(Beginning of PROVIDED RECORDS)

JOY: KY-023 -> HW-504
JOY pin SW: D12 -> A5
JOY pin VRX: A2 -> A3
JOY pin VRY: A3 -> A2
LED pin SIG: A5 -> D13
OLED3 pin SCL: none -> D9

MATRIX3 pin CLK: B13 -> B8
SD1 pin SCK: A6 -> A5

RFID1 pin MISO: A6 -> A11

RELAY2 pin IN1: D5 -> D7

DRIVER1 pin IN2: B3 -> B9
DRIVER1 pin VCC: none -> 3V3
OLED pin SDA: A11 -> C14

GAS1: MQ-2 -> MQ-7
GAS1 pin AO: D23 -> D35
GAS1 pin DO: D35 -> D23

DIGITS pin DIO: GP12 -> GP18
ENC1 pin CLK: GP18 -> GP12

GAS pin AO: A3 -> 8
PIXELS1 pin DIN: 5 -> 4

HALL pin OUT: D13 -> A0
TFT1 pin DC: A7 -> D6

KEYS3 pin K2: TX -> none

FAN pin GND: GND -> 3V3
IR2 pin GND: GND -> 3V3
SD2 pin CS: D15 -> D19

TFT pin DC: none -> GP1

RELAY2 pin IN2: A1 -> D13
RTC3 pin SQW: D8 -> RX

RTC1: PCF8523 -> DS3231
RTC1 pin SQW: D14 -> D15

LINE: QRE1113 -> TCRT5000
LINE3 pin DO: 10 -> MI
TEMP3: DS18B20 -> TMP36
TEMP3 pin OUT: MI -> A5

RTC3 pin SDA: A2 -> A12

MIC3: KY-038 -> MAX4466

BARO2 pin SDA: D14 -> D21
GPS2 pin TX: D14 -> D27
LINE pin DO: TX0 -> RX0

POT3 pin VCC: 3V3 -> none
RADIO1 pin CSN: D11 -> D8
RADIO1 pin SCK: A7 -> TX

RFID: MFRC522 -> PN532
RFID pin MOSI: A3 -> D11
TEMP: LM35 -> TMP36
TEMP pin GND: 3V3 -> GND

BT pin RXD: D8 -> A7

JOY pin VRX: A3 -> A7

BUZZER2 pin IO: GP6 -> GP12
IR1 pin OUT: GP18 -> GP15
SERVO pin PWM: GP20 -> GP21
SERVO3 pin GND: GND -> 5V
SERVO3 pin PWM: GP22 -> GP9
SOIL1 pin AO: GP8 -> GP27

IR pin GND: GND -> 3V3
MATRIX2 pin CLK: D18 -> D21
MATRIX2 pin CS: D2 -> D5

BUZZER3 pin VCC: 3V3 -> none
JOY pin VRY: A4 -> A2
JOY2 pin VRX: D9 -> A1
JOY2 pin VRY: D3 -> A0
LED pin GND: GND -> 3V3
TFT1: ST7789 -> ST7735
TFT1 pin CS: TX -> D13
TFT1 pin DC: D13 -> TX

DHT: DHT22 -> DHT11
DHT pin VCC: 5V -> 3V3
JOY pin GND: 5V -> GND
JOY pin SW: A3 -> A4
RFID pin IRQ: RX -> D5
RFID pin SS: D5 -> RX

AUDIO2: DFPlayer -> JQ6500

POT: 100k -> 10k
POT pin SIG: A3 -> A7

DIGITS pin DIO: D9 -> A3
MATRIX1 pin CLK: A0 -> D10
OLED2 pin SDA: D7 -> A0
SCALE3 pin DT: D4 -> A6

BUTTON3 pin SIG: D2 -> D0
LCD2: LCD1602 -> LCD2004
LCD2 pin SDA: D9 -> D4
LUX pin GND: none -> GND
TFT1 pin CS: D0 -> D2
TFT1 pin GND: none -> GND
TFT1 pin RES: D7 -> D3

(End of PROVIDED RECORDS)

Your task is to extract the lines running from the one with "JOY2 pin VRY: D3 -> A0" to the end of the material, inclusive, copying each exactly and adding nothing.

JOY2 pin VRY: D3 -> A0
LED pin GND: GND -> 3V3
TFT1: ST7789 -> ST7735
TFT1 pin CS: TX -> D13
TFT1 pin DC: D13 -> TX

DHT: DHT22 -> DHT11
DHT pin VCC: 5V -> 3V3
JOY pin GND: 5V -> GND
JOY pin SW: A3 -> A4
RFID pin IRQ: RX -> D5
RFID pin SS: D5 -> RX

AUDIO2: DFPlayer -> JQ6500

POT: 100k -> 10k
POT pin SIG: A3 -> A7

DIGITS pin DIO: D9 -> A3
MATRIX1 pin CLK: A0 -> D10
OLED2 pin SDA: D7 -> A0
SCALE3 pin DT: D4 -> A6

BUTTON3 pin SIG: D2 -> D0
LCD2: LCD1602 -> LCD2004
LCD2 pin SDA: D9 -> D4
LUX pin GND: none -> GND
TFT1 pin CS: D0 -> D2
TFT1 pin GND: none -> GND
TFT1 pin RES: D7 -> D3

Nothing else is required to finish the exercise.